* Task goal:
Go through the lines below and copy each one that holds the string "resized".

++++

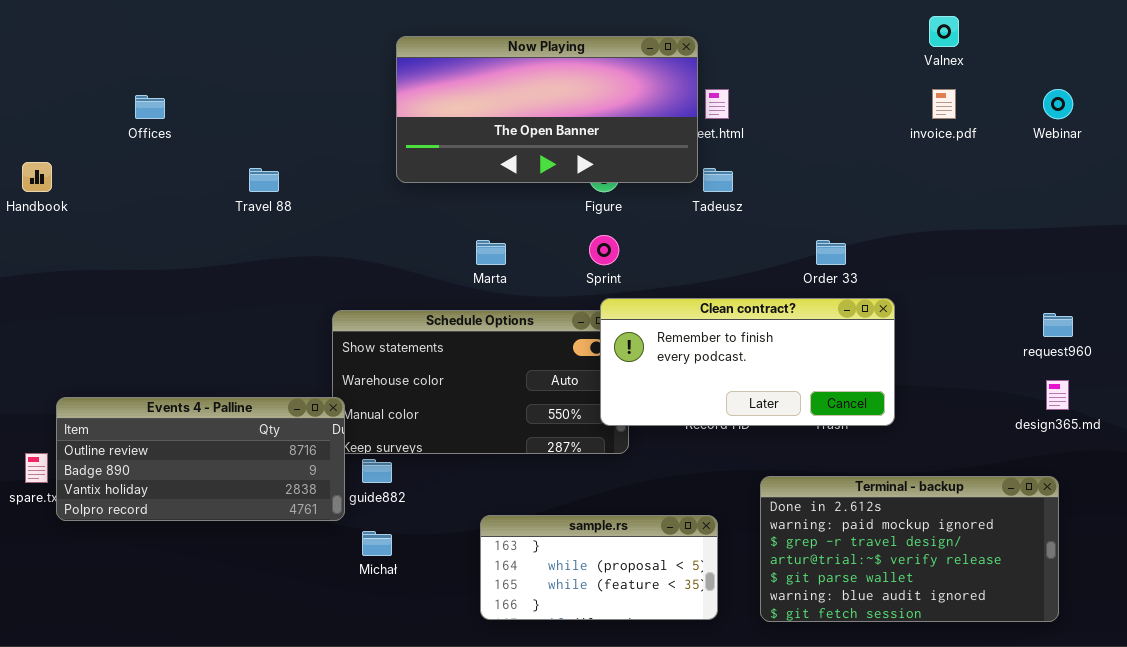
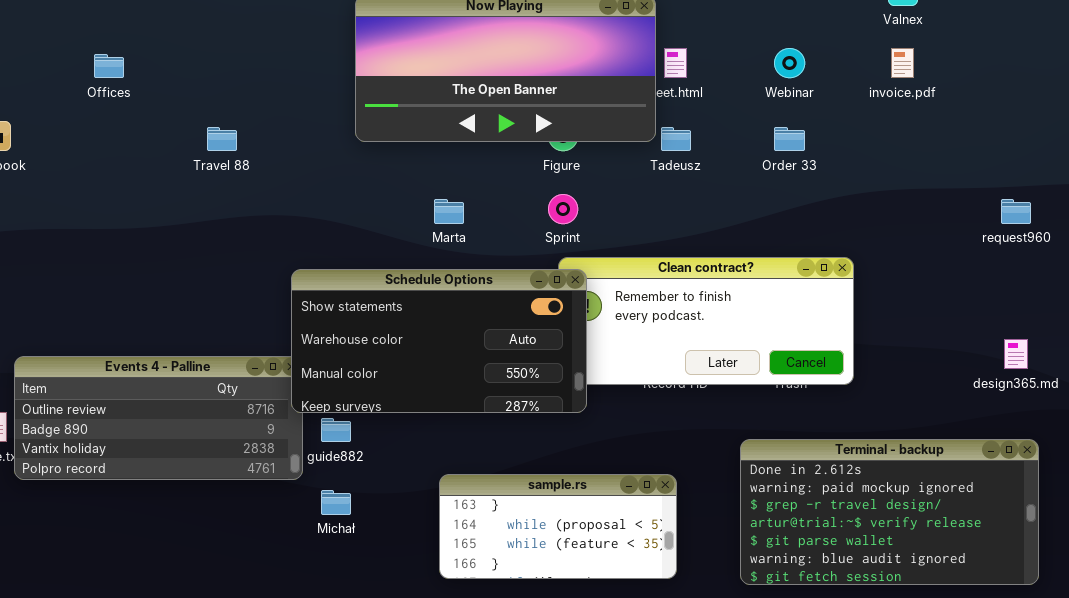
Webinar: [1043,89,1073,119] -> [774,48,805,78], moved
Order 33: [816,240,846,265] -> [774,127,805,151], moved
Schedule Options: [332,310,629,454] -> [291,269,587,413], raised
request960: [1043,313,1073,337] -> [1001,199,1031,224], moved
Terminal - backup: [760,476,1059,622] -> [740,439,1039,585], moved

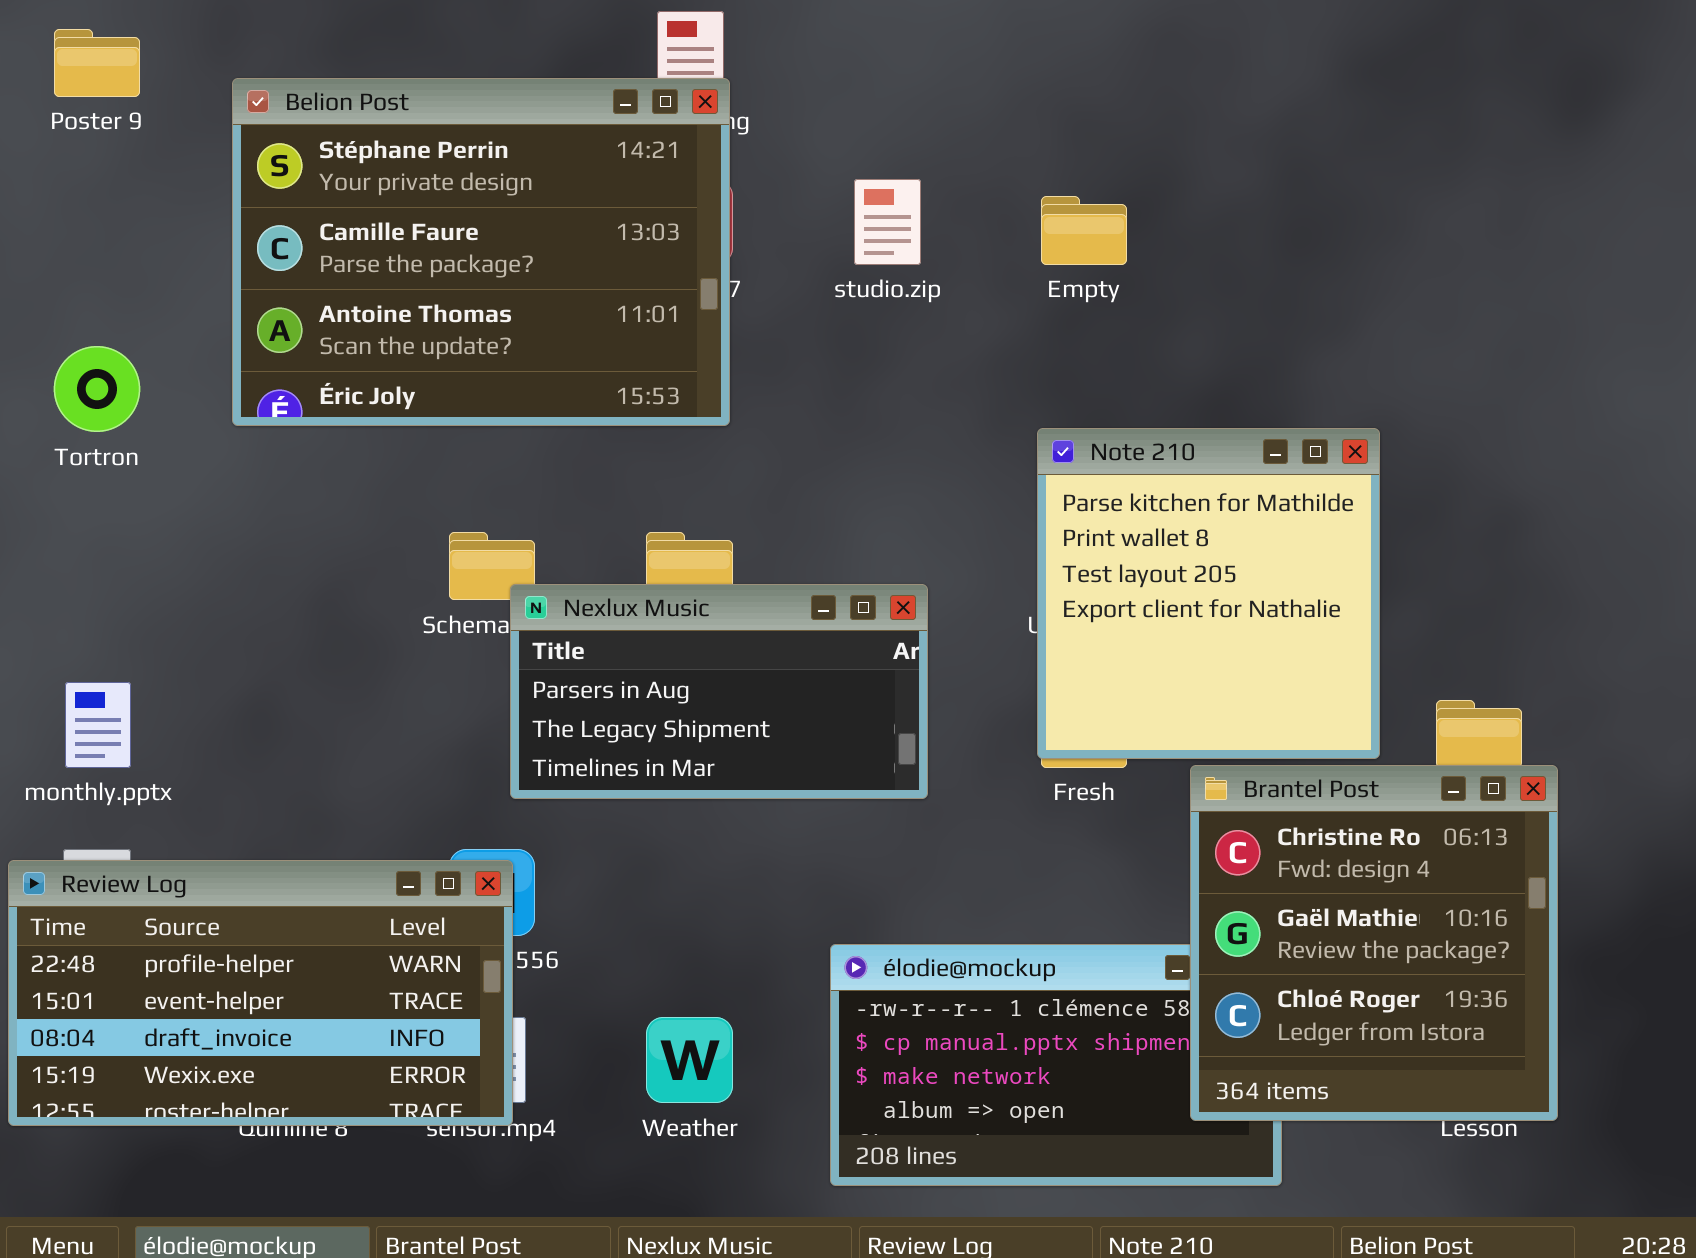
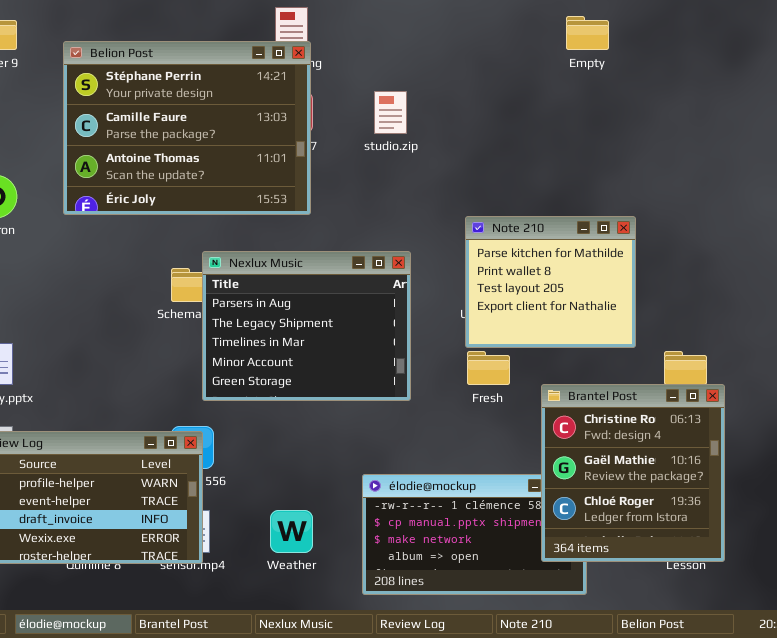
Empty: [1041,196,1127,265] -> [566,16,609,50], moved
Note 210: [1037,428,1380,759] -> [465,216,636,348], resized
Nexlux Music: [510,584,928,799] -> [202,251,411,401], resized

++++

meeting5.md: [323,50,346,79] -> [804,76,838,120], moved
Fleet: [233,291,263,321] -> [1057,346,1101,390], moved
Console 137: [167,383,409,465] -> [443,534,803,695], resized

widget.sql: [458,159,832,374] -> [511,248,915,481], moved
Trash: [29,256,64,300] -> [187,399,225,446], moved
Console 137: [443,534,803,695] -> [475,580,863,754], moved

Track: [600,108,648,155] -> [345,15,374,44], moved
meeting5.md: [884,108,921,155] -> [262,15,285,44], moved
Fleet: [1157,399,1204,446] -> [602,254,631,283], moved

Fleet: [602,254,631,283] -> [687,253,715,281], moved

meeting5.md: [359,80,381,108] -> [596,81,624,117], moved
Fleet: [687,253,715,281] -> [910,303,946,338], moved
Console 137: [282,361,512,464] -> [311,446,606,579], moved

++++

* Written solution:
Note 210: [1037,428,1380,759] -> [465,216,636,348], resized
Nexlux Music: [510,584,928,799] -> [202,251,411,401], resized
Console 137: [167,383,409,465] -> [443,534,803,695], resized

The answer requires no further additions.